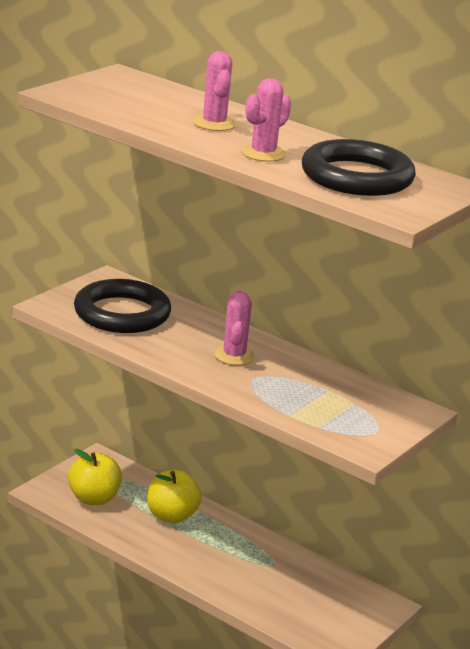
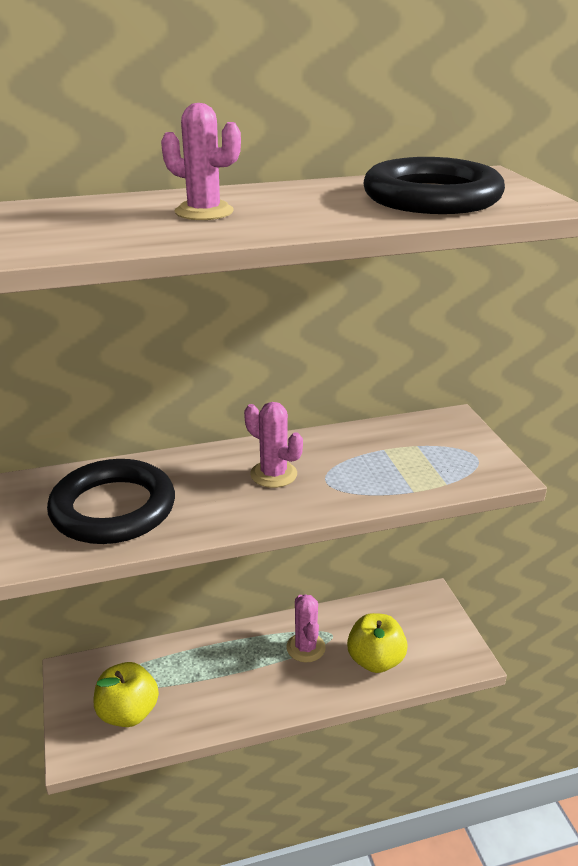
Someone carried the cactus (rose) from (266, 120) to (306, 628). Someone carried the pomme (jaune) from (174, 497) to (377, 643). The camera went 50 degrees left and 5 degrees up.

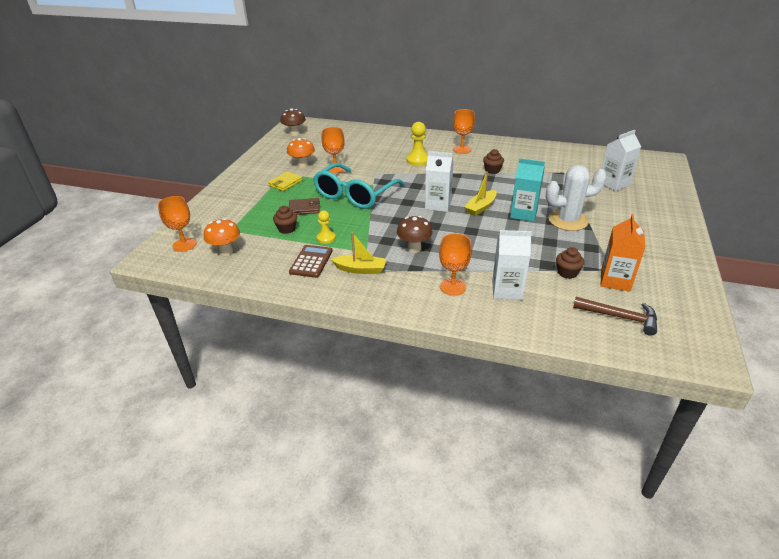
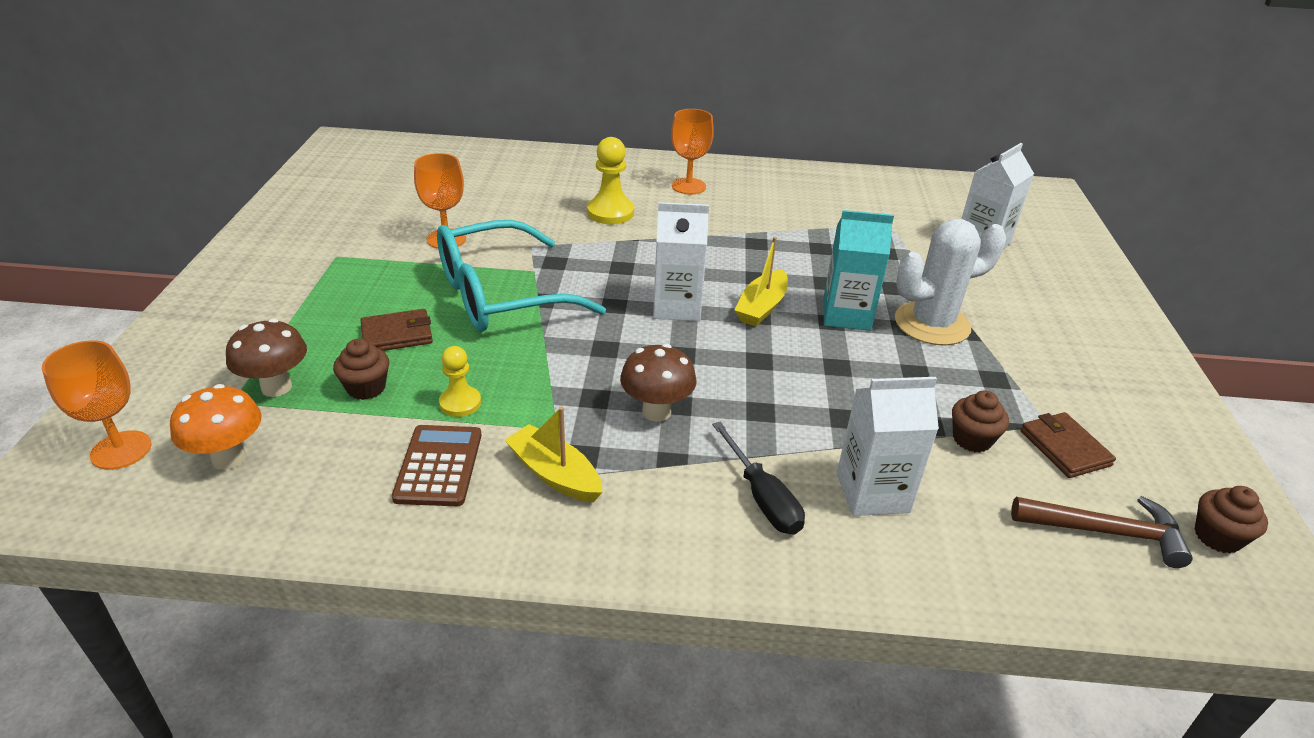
Someone carried the champignon (marron) from (293, 122) to (266, 358). Someone rotated the lunettes (turquoise) at (359, 186) by 45 degrees clockwise. Someone rotated the bateau (jaune) at (358, 253) by 135 degrees counterclockwise. Someone swapped the verre à pied (orange) at (455, 264) for the tournevis (noir) at (758, 478). Someone swapped the brique de lait (orange) at (623, 253) for the portefeuille (marron) at (1068, 445). Someone carried the muffin (marron) from (493, 161) to (1231, 520). Someone took away the portefeuille (jaune) at (285, 181). Someone took away the champignon (orange) at (301, 153). The camera went 15 degrees left and 0 degrees up.

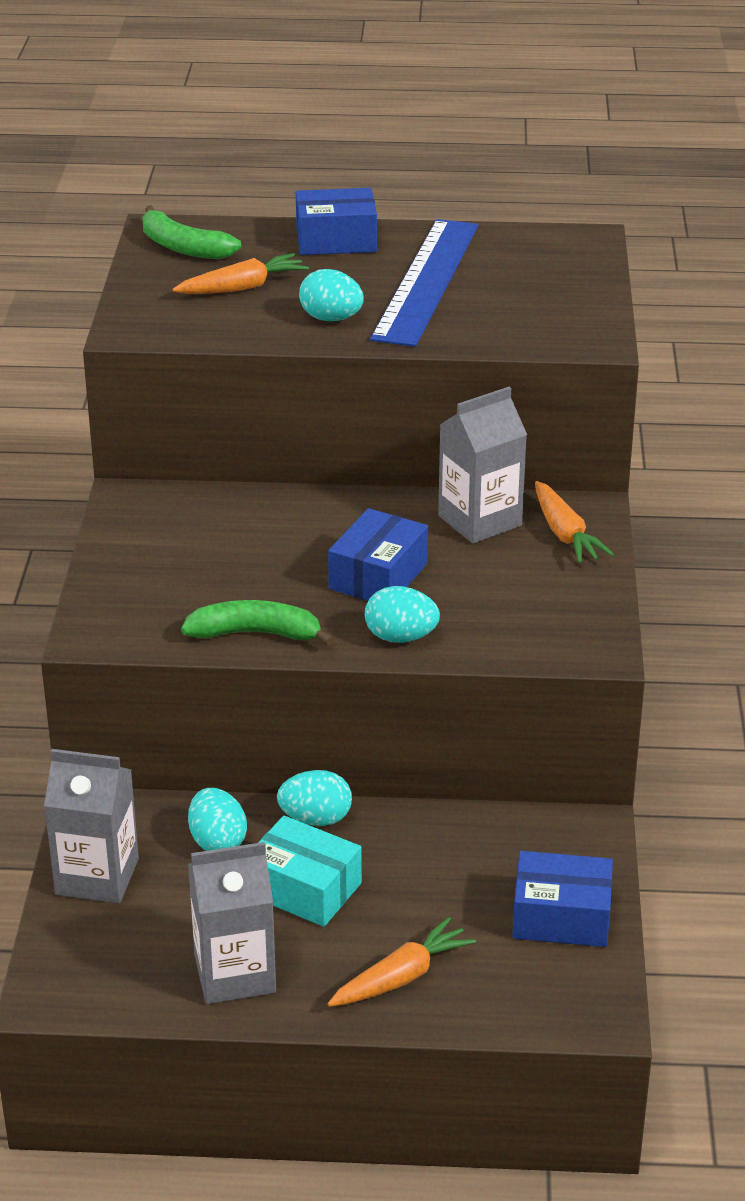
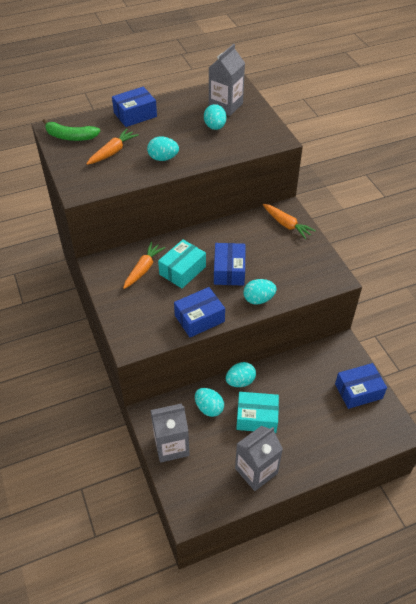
Someone carried the carotte (orange) from (401, 962) to (144, 265). Someone put down the boîte (turquoise) at (182, 263). Someone swapped the banane (vert) at (257, 623) for the boîte (bleu) at (199, 312). Someone put down the œuf (turquoise) at (215, 117). Someone carried the brique de lait (gris) from (482, 465) to (227, 80). Someone took away the règle (bleu) at (424, 283). The camera went 25 degrees left and 15 degrees up.

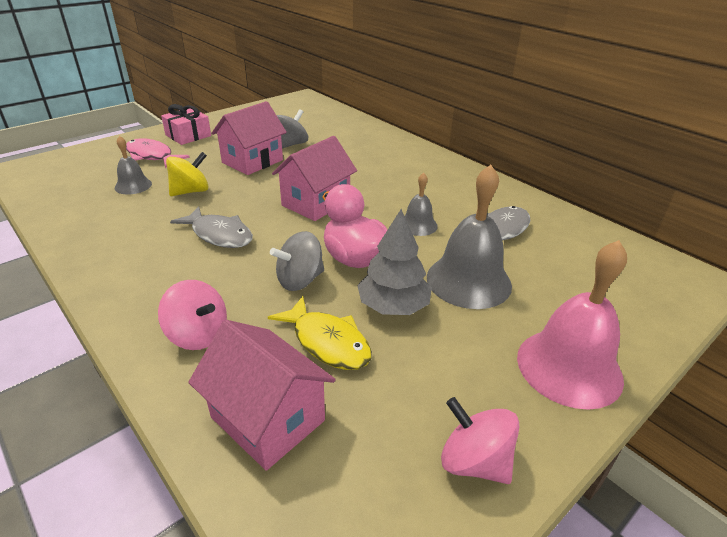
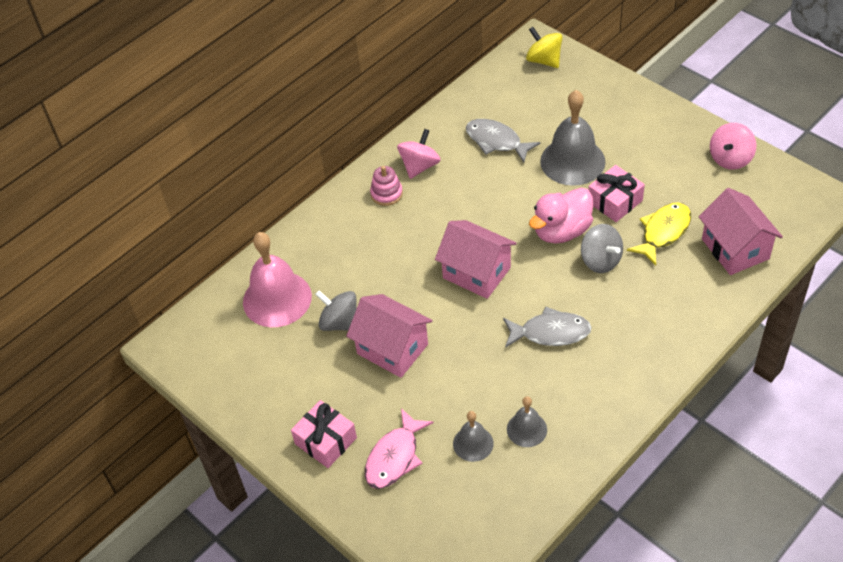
Someone carried the cloche (rose) from (572, 325) to (277, 279). Someone put down the jouet à empiler (rose) at (386, 186). Someone carried the toupie (rose) from (192, 315) to (419, 154). Someone rotated the poisson (gris) at (211, 227) by 60 degrees clockwise. Someone carried the cloche (gris) from (421, 204) to (527, 421). Someone carried the toupie (jaune) from (187, 174) to (544, 47). Someone swapped the arbre (gris) at (394, 262) for the cadeau (rose) at (616, 193). Someone rotated the maison (rose) at (262, 395) by 60 degrees counterclockwise. The camera went 90 degrees left and 15 degrees up.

— What to produce —
Write out the listing above exactly, images omitted.

— Your solution —
Someone carried the cactus (rose) from (266, 120) to (306, 628). Someone carried the pomme (jaune) from (174, 497) to (377, 643). The camera went 50 degrees left and 5 degrees up.

Someone carried the champignon (marron) from (293, 122) to (266, 358). Someone rotated the lunettes (turquoise) at (359, 186) by 45 degrees clockwise. Someone rotated the bateau (jaune) at (358, 253) by 135 degrees counterclockwise. Someone swapped the verre à pied (orange) at (455, 264) for the tournevis (noir) at (758, 478). Someone swapped the brique de lait (orange) at (623, 253) for the portefeuille (marron) at (1068, 445). Someone carried the muffin (marron) from (493, 161) to (1231, 520). Someone took away the portefeuille (jaune) at (285, 181). Someone took away the champignon (orange) at (301, 153). The camera went 15 degrees left and 0 degrees up.

Someone carried the carotte (orange) from (401, 962) to (144, 265). Someone put down the boîte (turquoise) at (182, 263). Someone swapped the banane (vert) at (257, 623) for the boîte (bleu) at (199, 312). Someone put down the œuf (turquoise) at (215, 117). Someone carried the brique de lait (gris) from (482, 465) to (227, 80). Someone took away the règle (bleu) at (424, 283). The camera went 25 degrees left and 15 degrees up.

Someone carried the cloche (rose) from (572, 325) to (277, 279). Someone put down the jouet à empiler (rose) at (386, 186). Someone carried the toupie (rose) from (192, 315) to (419, 154). Someone rotated the poisson (gris) at (211, 227) by 60 degrees clockwise. Someone carried the cloche (gris) from (421, 204) to (527, 421). Someone carried the toupie (jaune) from (187, 174) to (544, 47). Someone swapped the arbre (gris) at (394, 262) for the cadeau (rose) at (616, 193). Someone rotated the maison (rose) at (262, 395) by 60 degrees counterclockwise. The camera went 90 degrees left and 15 degrees up.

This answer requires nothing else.